==== DATA TO EXAMINE ====

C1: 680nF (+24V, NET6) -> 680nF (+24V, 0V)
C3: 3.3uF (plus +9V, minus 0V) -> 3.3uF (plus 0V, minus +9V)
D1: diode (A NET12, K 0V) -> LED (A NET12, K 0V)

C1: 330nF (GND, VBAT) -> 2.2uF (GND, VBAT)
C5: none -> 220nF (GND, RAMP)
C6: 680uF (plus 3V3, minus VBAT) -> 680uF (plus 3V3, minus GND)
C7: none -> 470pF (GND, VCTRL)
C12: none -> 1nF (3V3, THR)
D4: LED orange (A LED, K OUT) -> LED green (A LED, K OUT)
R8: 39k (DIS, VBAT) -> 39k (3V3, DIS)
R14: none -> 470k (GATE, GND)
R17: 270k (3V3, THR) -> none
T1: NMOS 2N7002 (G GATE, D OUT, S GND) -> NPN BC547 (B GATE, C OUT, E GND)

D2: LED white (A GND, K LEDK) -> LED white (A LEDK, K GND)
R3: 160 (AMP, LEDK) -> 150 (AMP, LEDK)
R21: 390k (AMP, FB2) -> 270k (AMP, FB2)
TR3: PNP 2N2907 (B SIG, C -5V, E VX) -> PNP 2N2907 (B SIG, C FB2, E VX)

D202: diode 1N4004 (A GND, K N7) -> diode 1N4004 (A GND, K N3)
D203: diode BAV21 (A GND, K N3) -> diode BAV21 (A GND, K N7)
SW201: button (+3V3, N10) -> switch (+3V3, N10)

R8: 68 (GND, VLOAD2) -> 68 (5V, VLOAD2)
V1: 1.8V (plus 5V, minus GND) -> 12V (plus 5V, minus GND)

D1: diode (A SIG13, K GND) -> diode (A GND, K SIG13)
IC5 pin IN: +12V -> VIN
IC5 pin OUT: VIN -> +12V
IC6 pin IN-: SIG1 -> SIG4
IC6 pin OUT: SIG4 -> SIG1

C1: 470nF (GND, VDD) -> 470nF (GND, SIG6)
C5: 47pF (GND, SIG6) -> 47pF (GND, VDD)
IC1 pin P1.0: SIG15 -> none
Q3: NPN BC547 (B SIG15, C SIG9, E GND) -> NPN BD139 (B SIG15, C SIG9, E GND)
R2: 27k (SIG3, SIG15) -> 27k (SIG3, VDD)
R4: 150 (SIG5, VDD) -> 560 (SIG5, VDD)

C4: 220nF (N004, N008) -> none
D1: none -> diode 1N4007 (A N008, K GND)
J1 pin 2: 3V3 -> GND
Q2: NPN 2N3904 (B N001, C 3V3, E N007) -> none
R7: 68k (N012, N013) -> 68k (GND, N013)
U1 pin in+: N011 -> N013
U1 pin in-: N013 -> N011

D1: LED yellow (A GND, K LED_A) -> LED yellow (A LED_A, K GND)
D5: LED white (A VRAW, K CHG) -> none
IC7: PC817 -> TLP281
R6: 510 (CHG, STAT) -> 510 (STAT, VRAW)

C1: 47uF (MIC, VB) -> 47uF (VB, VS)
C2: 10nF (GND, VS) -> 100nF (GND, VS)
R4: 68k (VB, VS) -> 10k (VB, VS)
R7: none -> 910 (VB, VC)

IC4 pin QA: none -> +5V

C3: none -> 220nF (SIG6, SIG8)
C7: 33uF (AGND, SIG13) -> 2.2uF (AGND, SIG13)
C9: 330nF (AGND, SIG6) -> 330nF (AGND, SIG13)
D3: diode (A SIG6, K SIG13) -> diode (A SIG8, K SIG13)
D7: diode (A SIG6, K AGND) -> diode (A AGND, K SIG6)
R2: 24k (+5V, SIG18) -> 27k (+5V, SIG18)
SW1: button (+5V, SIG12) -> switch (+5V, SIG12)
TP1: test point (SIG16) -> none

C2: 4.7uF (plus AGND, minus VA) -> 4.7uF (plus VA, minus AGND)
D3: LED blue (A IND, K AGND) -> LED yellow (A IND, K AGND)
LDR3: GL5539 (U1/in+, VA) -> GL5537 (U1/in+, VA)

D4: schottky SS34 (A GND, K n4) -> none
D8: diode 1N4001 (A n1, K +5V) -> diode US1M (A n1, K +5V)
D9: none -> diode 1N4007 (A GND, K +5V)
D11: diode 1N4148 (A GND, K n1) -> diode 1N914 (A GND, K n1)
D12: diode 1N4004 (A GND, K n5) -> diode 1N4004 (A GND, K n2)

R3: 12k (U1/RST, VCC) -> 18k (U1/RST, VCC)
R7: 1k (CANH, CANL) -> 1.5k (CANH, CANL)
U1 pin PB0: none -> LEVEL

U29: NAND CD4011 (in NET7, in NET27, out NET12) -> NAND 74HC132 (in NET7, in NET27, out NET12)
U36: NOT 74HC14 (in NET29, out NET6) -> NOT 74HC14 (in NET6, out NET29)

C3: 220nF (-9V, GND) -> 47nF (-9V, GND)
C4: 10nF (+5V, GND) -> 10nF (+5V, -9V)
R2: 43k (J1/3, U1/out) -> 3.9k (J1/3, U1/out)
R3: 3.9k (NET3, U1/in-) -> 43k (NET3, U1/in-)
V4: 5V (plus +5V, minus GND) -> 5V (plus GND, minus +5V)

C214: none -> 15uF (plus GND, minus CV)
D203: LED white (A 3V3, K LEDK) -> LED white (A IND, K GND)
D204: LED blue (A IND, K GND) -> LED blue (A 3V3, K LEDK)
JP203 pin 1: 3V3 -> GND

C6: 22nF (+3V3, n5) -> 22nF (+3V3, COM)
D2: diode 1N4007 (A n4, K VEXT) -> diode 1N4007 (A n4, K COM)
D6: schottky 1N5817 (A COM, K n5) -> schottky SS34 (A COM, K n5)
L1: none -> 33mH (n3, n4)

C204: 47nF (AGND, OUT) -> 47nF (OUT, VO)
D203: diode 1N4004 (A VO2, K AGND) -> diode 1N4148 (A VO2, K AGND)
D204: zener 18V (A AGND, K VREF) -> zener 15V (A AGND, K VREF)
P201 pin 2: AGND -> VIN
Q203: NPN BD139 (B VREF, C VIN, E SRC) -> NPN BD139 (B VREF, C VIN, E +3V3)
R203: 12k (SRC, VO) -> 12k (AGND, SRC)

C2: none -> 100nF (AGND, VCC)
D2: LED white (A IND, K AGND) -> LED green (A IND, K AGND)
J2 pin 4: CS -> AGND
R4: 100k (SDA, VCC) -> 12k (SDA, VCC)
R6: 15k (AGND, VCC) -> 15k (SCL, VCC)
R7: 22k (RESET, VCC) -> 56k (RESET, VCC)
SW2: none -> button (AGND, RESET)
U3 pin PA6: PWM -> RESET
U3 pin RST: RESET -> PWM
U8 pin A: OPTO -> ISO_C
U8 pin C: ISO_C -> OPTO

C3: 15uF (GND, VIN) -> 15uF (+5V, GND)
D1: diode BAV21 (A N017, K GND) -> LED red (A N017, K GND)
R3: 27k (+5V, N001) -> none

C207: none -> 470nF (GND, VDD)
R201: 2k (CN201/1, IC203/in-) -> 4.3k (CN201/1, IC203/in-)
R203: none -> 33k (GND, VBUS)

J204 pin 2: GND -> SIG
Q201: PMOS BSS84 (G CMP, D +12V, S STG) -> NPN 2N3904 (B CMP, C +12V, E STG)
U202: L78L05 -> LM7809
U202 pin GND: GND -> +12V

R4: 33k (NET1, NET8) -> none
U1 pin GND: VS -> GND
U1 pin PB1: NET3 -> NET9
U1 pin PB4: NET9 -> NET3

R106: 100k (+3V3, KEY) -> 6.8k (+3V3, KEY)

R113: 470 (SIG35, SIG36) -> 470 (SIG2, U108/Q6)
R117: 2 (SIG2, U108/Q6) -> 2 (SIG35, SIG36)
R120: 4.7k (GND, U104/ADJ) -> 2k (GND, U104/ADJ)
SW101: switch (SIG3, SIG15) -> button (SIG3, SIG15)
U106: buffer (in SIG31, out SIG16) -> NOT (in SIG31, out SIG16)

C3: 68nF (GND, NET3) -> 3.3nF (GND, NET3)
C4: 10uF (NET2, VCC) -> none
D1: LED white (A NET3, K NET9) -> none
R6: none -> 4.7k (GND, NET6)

====

PROBLEM TO SOLVE :: Reproduce exactly, and only, the part of the listing above that begins at the line with "C1: 470nF (GND, VDD) -> 470nF (GND, SIG6)" and goes on through the line with "U1 pin in-: N013 -> N011".

SOLUTION ::
C1: 470nF (GND, VDD) -> 470nF (GND, SIG6)
C5: 47pF (GND, SIG6) -> 47pF (GND, VDD)
IC1 pin P1.0: SIG15 -> none
Q3: NPN BC547 (B SIG15, C SIG9, E GND) -> NPN BD139 (B SIG15, C SIG9, E GND)
R2: 27k (SIG3, SIG15) -> 27k (SIG3, VDD)
R4: 150 (SIG5, VDD) -> 560 (SIG5, VDD)

C4: 220nF (N004, N008) -> none
D1: none -> diode 1N4007 (A N008, K GND)
J1 pin 2: 3V3 -> GND
Q2: NPN 2N3904 (B N001, C 3V3, E N007) -> none
R7: 68k (N012, N013) -> 68k (GND, N013)
U1 pin in+: N011 -> N013
U1 pin in-: N013 -> N011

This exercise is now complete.